Scene change data:
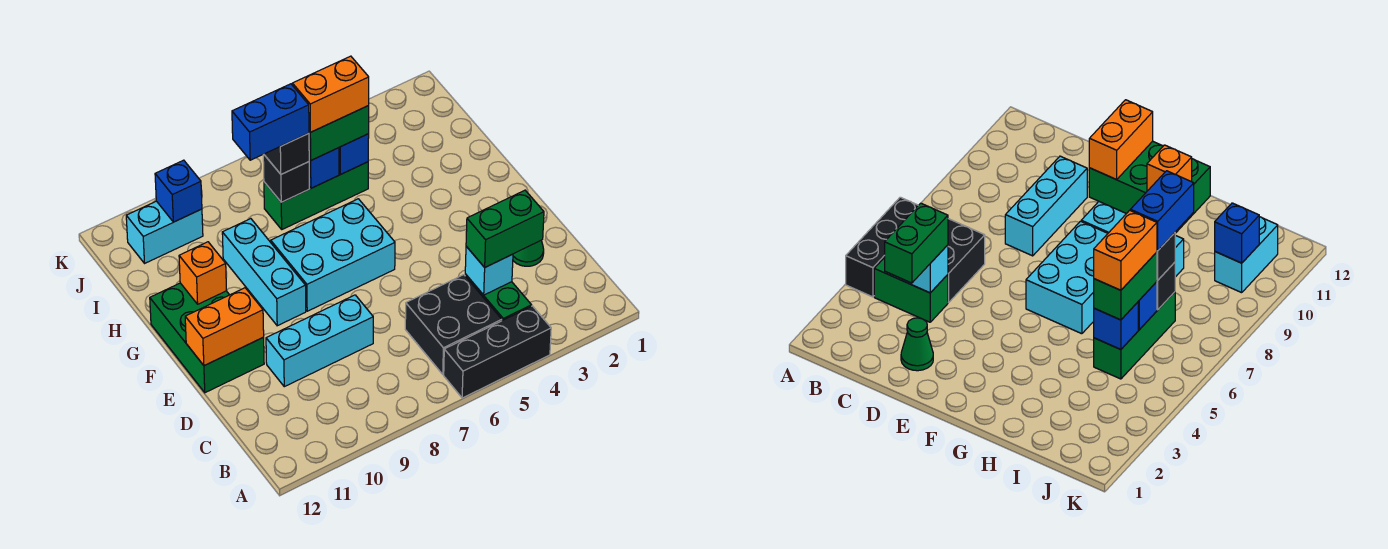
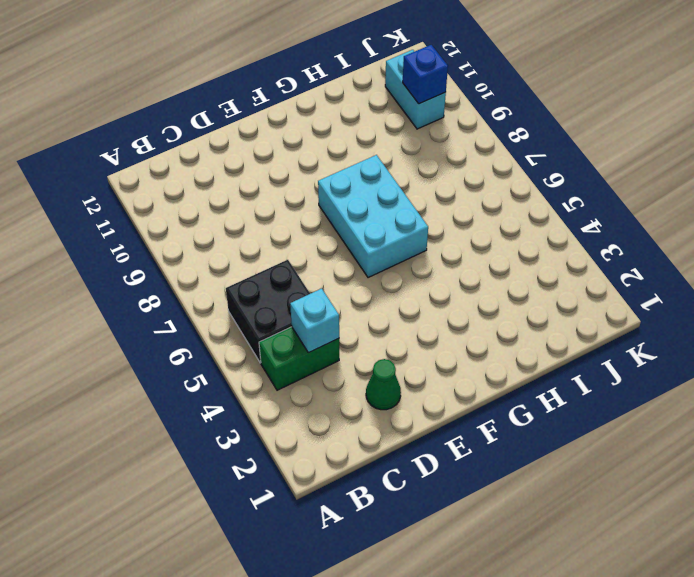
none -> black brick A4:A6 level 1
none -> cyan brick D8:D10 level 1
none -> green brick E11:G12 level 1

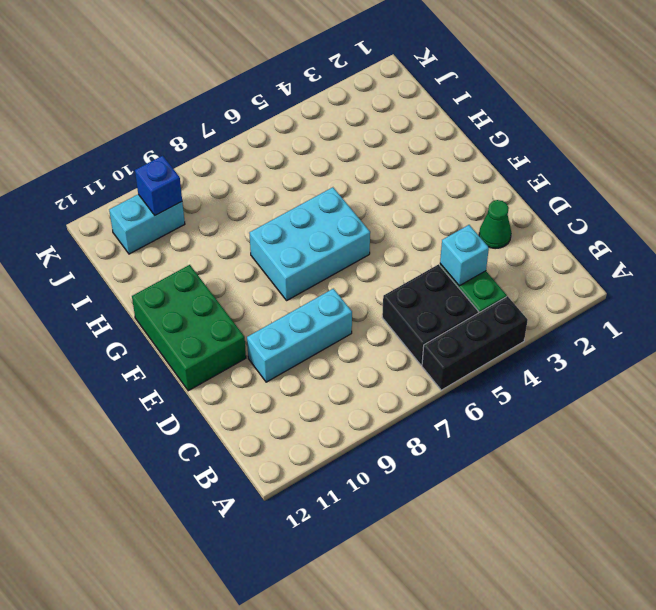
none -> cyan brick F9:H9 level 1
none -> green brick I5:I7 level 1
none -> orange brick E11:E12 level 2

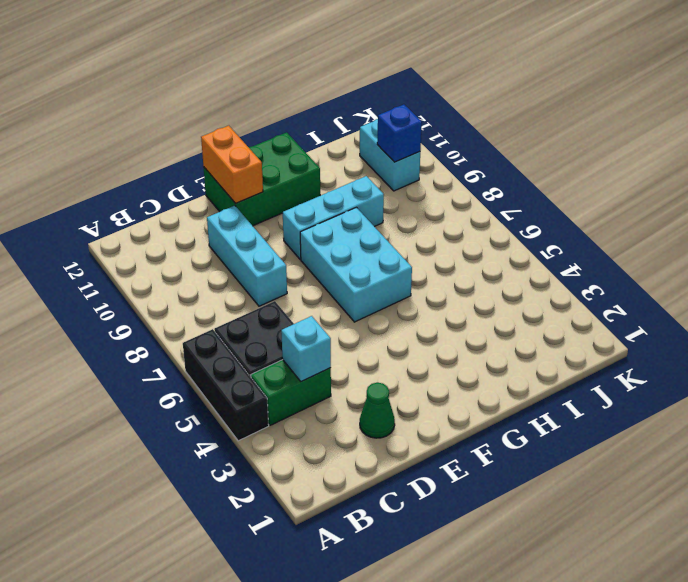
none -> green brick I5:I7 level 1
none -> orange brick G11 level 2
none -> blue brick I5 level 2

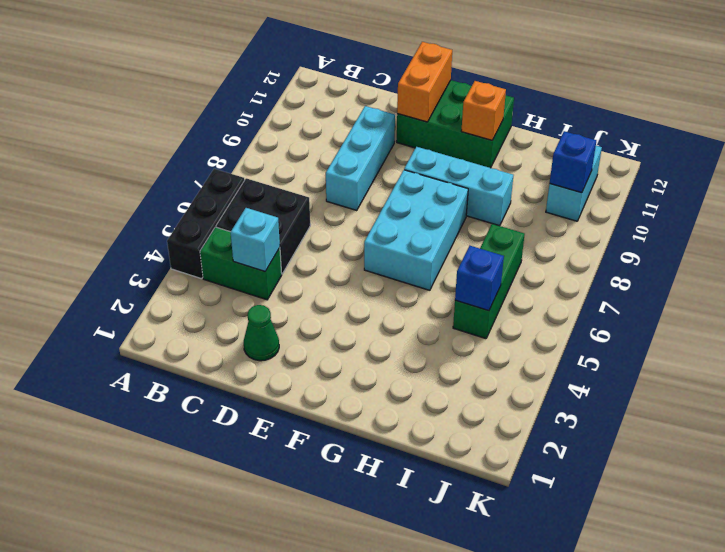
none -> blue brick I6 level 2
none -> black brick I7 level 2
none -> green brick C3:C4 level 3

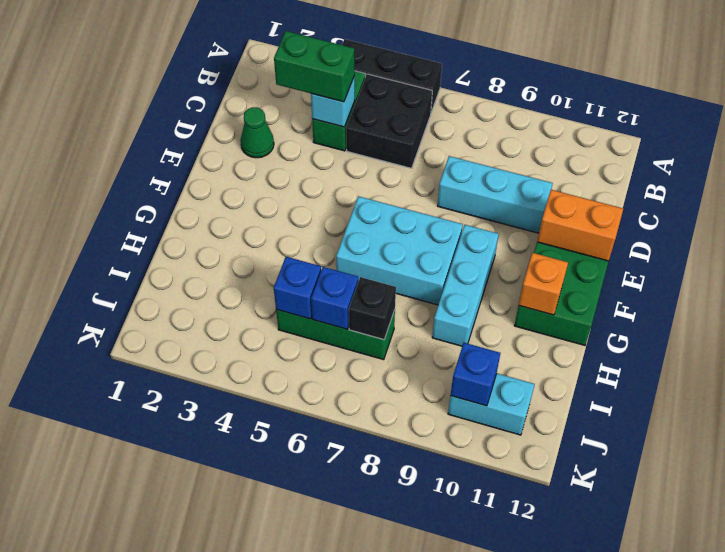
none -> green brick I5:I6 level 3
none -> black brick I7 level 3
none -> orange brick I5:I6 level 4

* * *

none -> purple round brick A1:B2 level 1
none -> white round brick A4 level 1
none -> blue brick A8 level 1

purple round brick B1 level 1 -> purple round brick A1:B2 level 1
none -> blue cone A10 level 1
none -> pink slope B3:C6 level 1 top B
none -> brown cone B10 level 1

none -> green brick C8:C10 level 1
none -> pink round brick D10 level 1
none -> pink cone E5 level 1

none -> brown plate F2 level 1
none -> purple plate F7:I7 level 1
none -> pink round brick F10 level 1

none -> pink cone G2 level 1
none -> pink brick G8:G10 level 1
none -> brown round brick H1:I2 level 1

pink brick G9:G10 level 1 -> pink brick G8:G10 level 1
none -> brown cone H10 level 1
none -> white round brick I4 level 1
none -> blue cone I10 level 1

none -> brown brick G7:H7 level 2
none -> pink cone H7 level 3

---

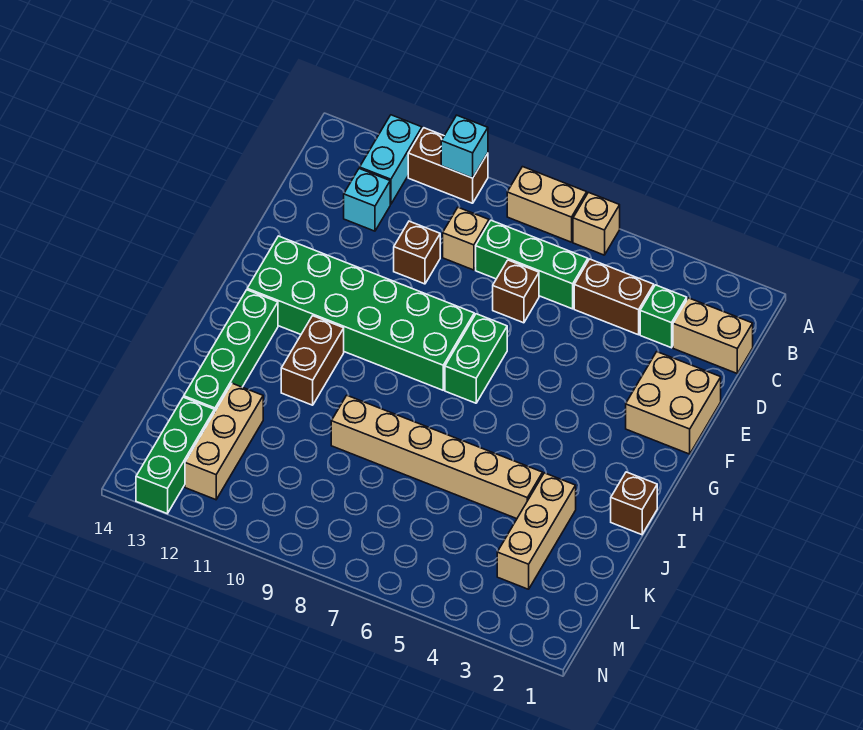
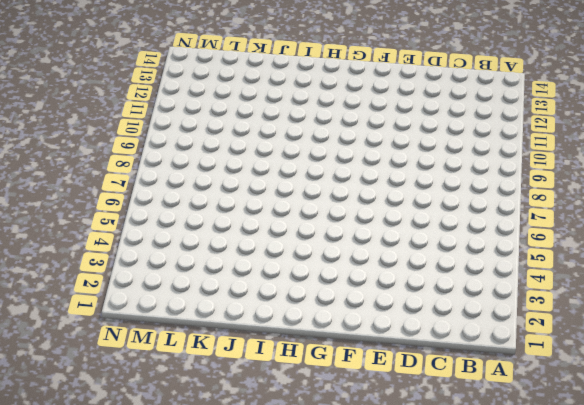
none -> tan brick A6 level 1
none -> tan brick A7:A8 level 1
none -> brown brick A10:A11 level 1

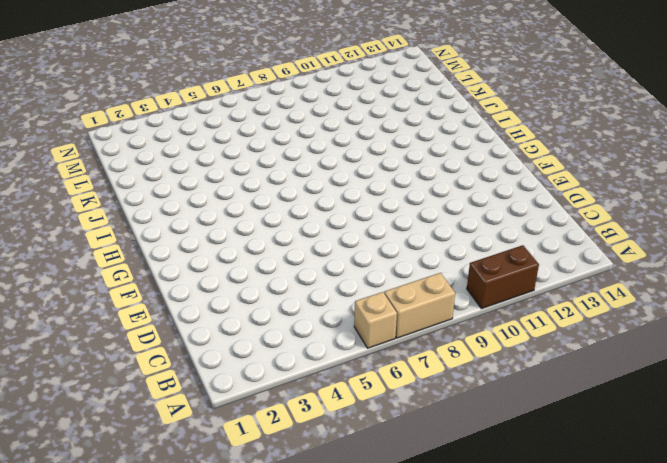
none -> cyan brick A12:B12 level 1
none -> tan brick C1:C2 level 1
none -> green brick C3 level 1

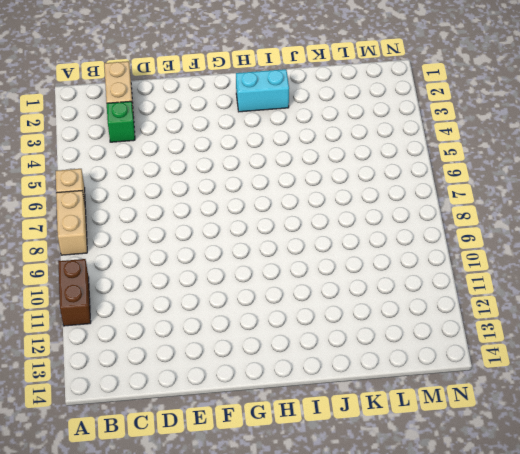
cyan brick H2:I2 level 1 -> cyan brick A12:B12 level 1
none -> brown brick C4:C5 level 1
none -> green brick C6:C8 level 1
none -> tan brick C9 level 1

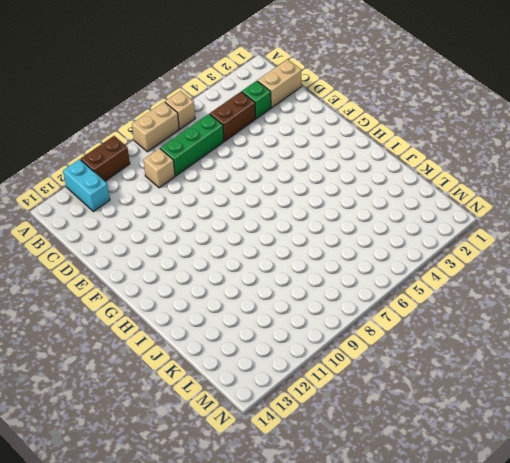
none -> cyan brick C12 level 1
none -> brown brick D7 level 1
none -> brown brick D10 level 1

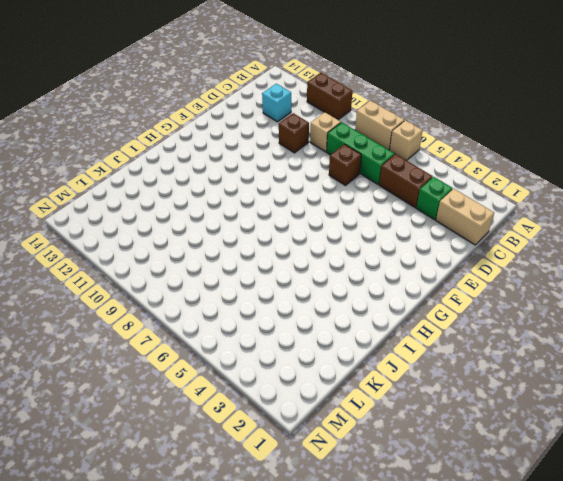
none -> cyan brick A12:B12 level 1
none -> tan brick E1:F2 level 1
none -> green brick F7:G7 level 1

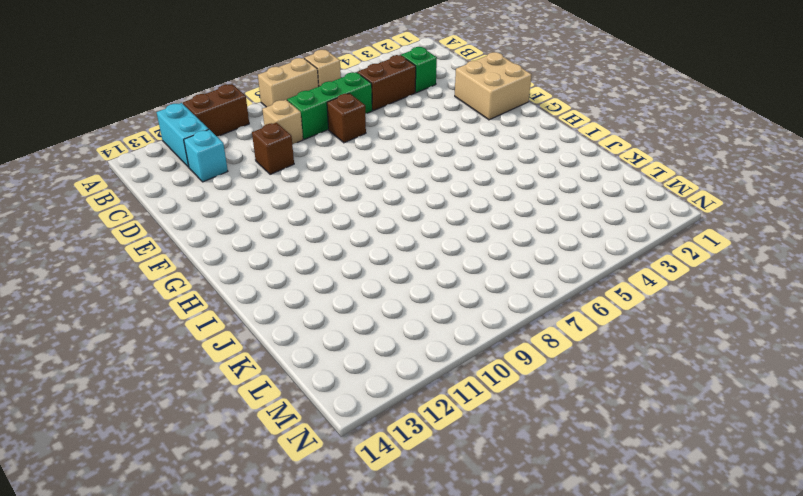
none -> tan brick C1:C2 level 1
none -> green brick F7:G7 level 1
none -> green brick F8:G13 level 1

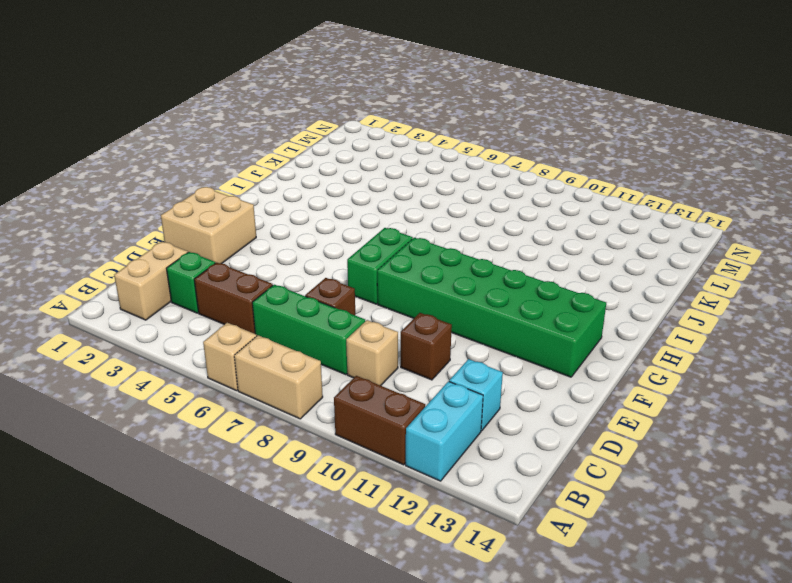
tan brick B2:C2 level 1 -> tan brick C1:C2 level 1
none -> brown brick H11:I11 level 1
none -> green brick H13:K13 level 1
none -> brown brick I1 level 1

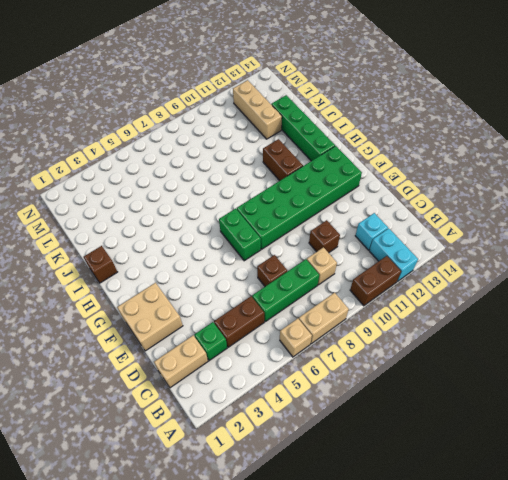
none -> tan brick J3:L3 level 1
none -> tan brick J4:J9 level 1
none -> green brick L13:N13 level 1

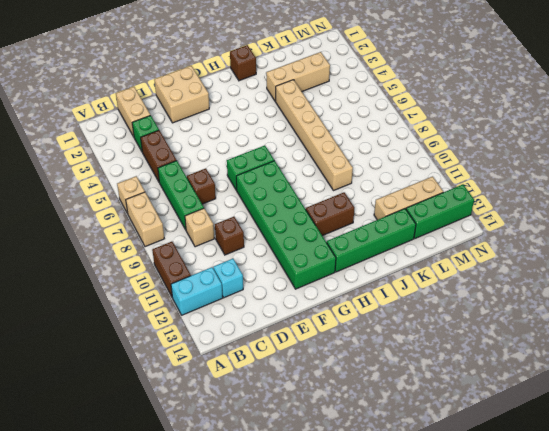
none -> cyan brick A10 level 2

_Problem_
Copy out only the lines above from the one with "none -> pink brick G8:G10 level 1" to the one with "none -> pink cone H7 level 3", inclusive, exactly as they stand.

_Exercise output_
none -> pink brick G8:G10 level 1
none -> brown round brick H1:I2 level 1

pink brick G9:G10 level 1 -> pink brick G8:G10 level 1
none -> brown cone H10 level 1
none -> white round brick I4 level 1
none -> blue cone I10 level 1

none -> brown brick G7:H7 level 2
none -> pink cone H7 level 3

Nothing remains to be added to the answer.